=== PROBLEM TO SOLVE ===
Set out the text lines in the material below as a numbered list, skipping any blank lines and leaving the pictures out.
>> begin
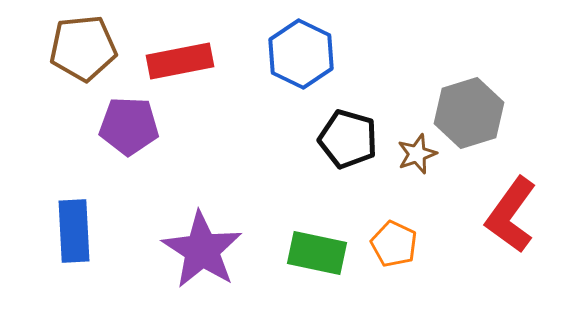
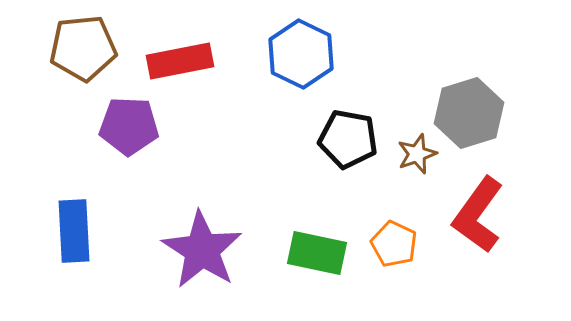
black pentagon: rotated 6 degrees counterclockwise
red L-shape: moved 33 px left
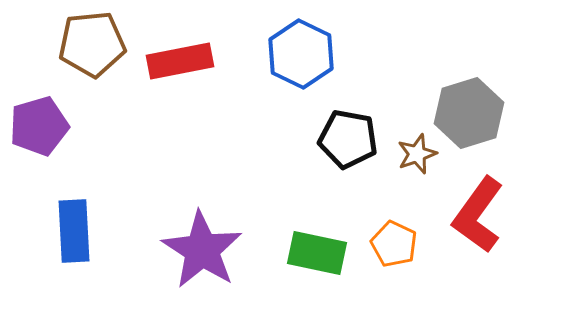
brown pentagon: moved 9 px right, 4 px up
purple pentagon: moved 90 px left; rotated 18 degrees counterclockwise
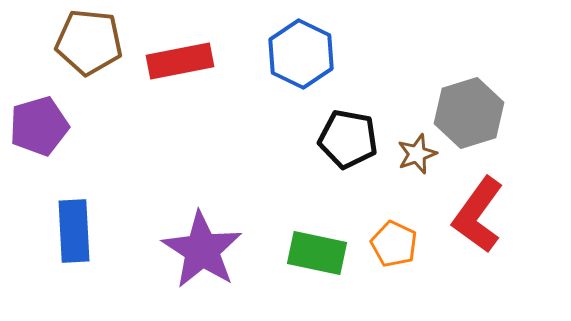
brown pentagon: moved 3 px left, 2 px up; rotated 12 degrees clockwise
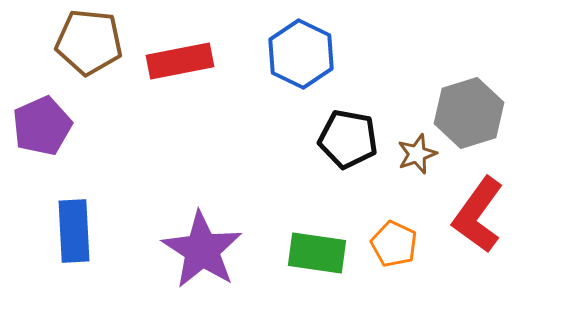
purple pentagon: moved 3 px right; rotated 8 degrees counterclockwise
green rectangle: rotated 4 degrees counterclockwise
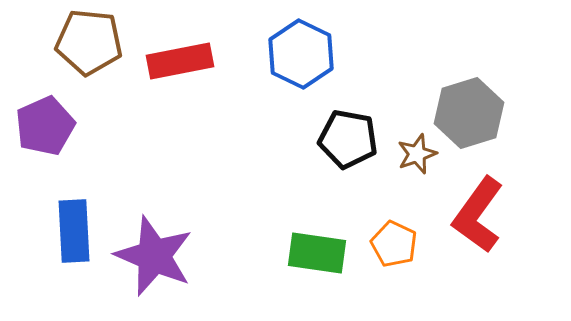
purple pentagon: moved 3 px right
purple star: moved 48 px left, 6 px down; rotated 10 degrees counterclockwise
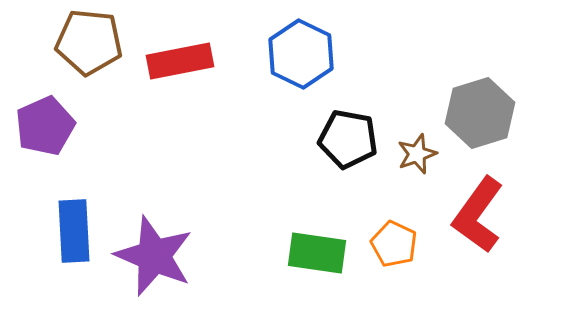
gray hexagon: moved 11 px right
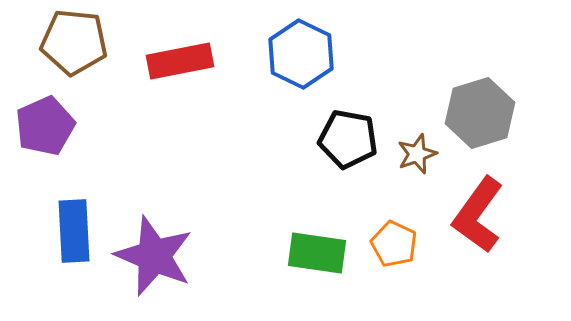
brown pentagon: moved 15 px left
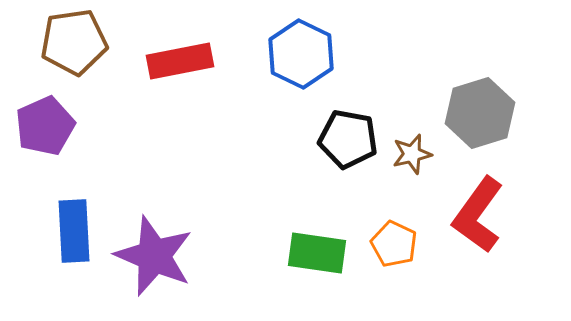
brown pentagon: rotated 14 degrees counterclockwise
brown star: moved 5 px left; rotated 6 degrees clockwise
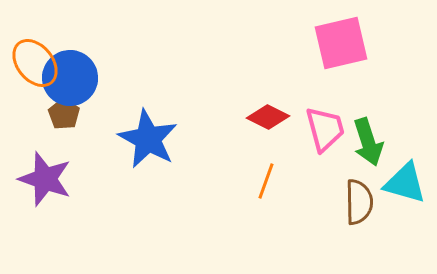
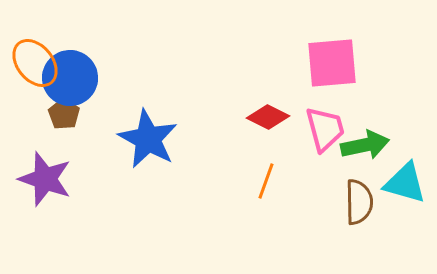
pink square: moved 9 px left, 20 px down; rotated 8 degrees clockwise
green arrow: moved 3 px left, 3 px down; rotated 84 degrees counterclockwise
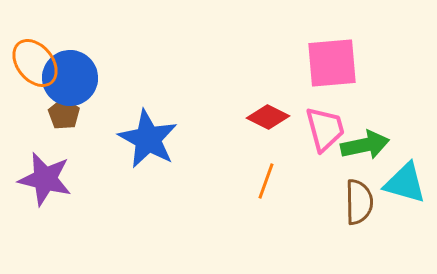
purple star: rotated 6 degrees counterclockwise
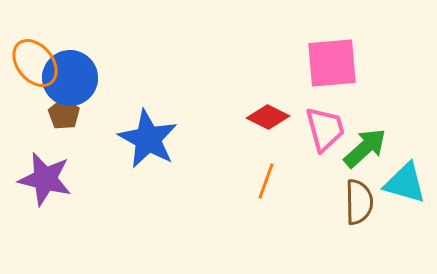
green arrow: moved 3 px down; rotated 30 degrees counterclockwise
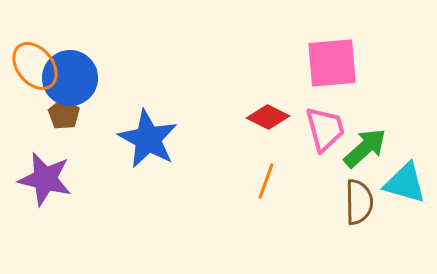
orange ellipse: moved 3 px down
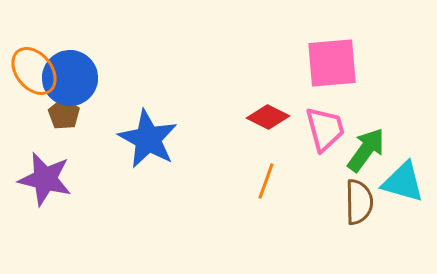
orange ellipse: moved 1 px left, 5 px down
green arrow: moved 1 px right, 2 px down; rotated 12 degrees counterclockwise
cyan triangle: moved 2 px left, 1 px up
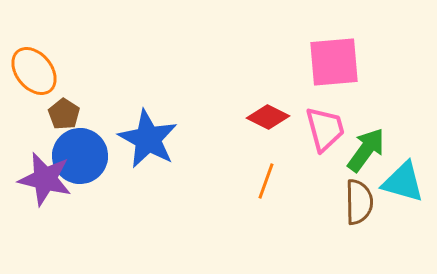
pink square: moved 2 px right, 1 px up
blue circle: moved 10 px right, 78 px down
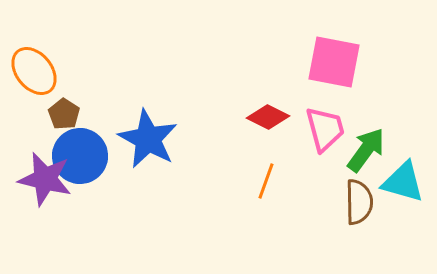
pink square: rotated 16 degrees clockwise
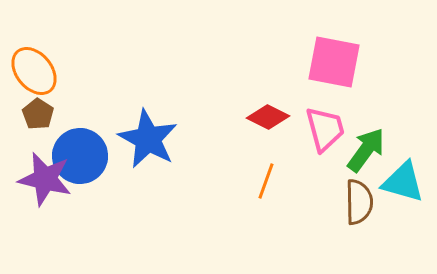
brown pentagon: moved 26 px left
>> end
=== ANSWER BELOW ===
1. black pentagon: rotated 6 degrees counterclockwise
2. red L-shape: moved 33 px left
3. brown pentagon: moved 9 px right, 4 px up
4. purple pentagon: moved 90 px left; rotated 18 degrees counterclockwise
5. brown pentagon: moved 3 px left, 2 px up; rotated 12 degrees clockwise
6. purple pentagon: moved 3 px right; rotated 8 degrees counterclockwise
7. green rectangle: rotated 4 degrees counterclockwise
8. purple pentagon: moved 3 px right
9. purple star: moved 48 px left, 6 px down; rotated 10 degrees counterclockwise
10. gray hexagon: moved 11 px right
11. brown pentagon: moved 15 px left
12. brown pentagon: rotated 14 degrees counterclockwise
13. brown star: moved 5 px left; rotated 6 degrees clockwise
14. pink square: moved 9 px left, 20 px down; rotated 8 degrees clockwise
15. green arrow: moved 3 px left, 3 px down; rotated 84 degrees counterclockwise
16. purple star: rotated 6 degrees counterclockwise
17. green arrow: moved 3 px down; rotated 30 degrees counterclockwise
18. orange ellipse: moved 3 px down
19. orange ellipse: moved 1 px left, 5 px down
20. green arrow: moved 1 px right, 2 px down; rotated 12 degrees counterclockwise
21. cyan triangle: moved 2 px left, 1 px up
22. pink square: moved 2 px right, 1 px up
23. blue circle: moved 10 px right, 78 px down
24. pink square: rotated 16 degrees clockwise
25. brown pentagon: moved 26 px left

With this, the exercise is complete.